### Assignment
Transcribe the data exactly, omitting whatever pictures it holds.

### Given information
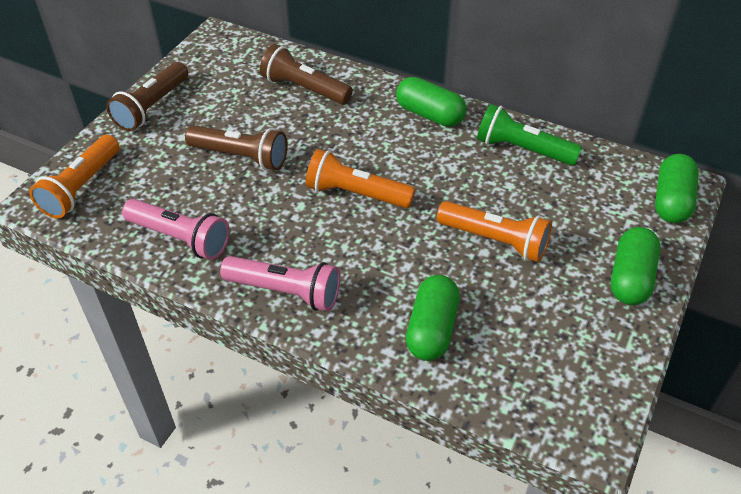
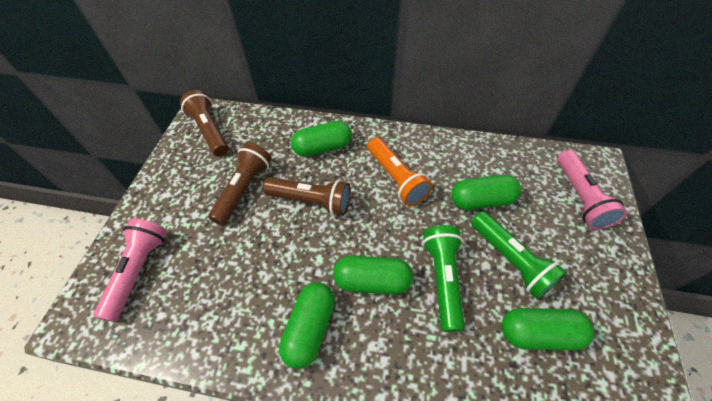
green capsule: 4 -> 5
green flashlight: 1 -> 2
orange flashlight: 3 -> 1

### Answer to this task
green capsule: 4 -> 5
green flashlight: 1 -> 2
orange flashlight: 3 -> 1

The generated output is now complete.